**About this exercise:**
Please copy exactly the line that contains "TFT pin SCK: A3 -> 15" and every line after it through the end of the records, leaving the pictures out.
---+---
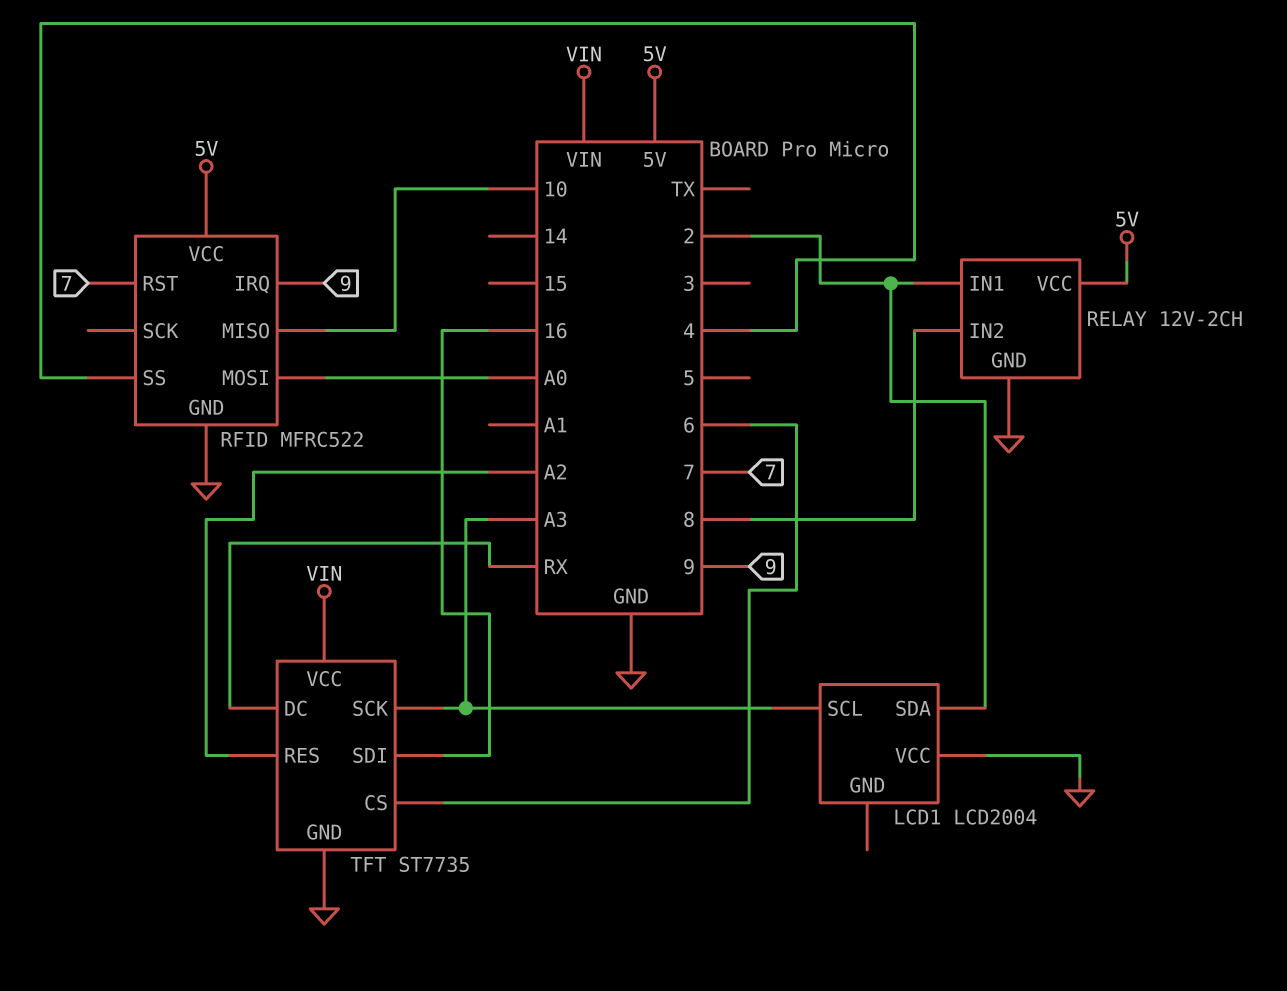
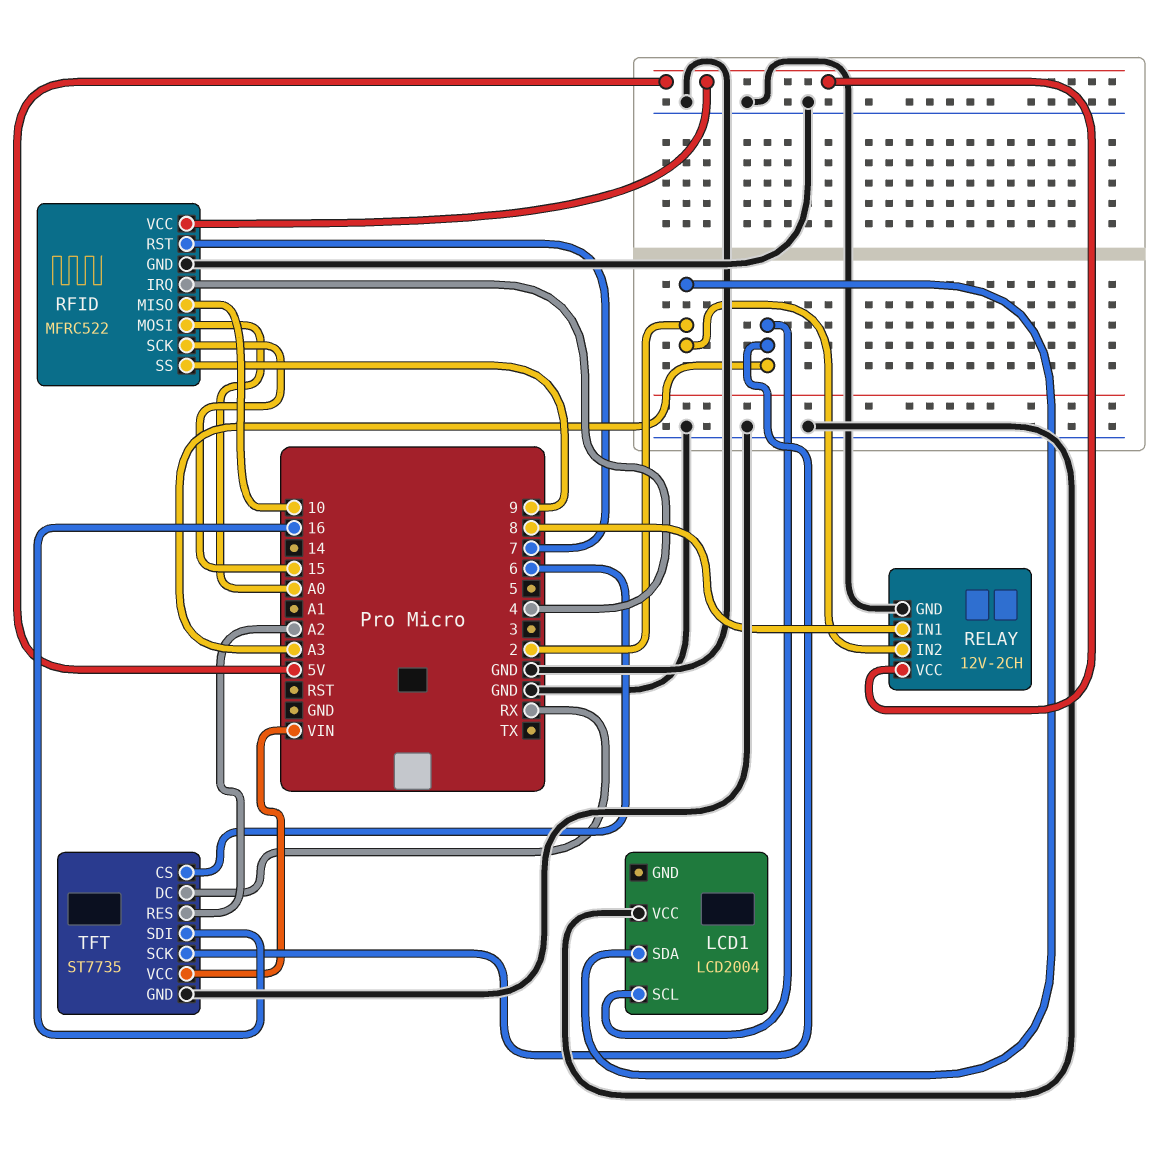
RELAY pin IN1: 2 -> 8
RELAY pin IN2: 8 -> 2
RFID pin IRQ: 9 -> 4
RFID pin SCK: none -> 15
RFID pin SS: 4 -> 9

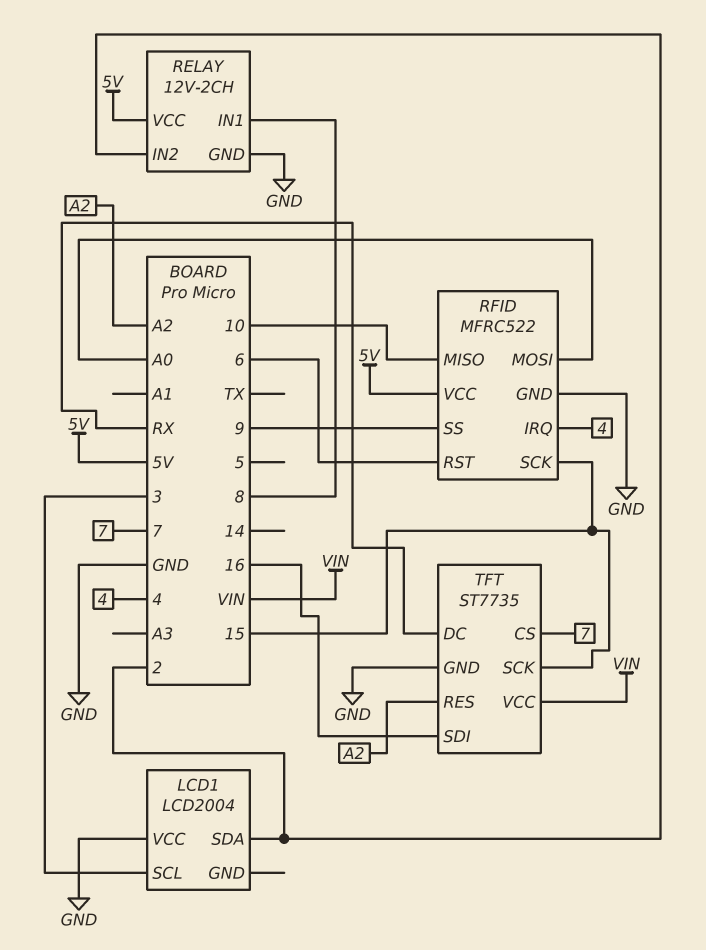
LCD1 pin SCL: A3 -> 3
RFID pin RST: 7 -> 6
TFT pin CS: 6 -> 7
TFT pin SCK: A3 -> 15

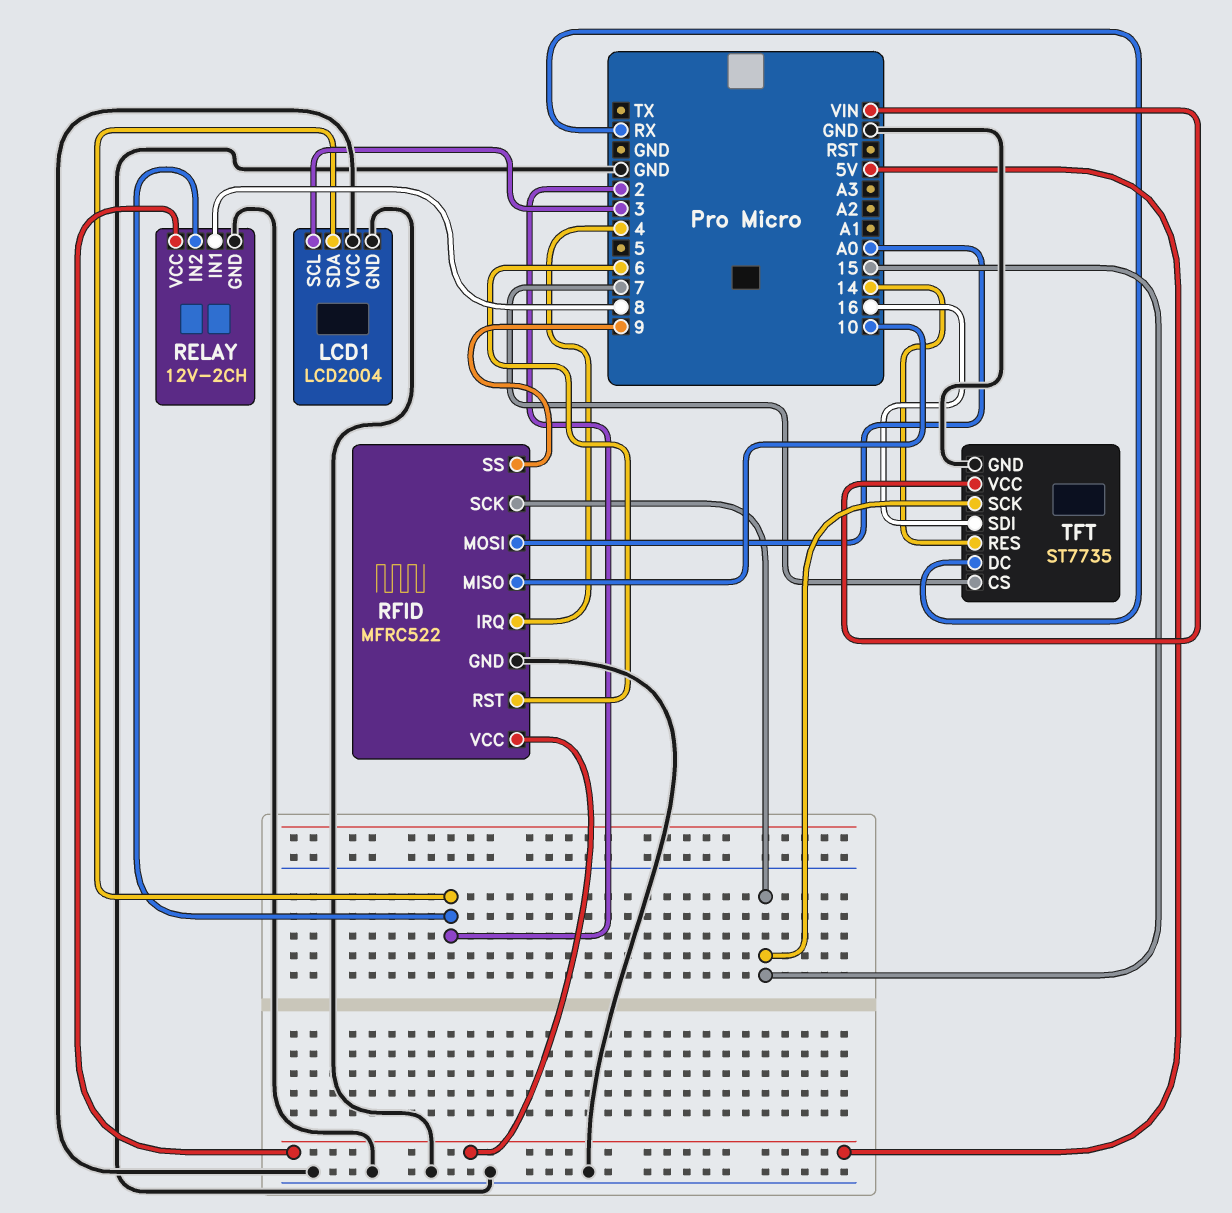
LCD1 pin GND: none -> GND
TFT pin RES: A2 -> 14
---+---
**Task solution:**
TFT pin SCK: A3 -> 15

LCD1 pin GND: none -> GND
TFT pin RES: A2 -> 14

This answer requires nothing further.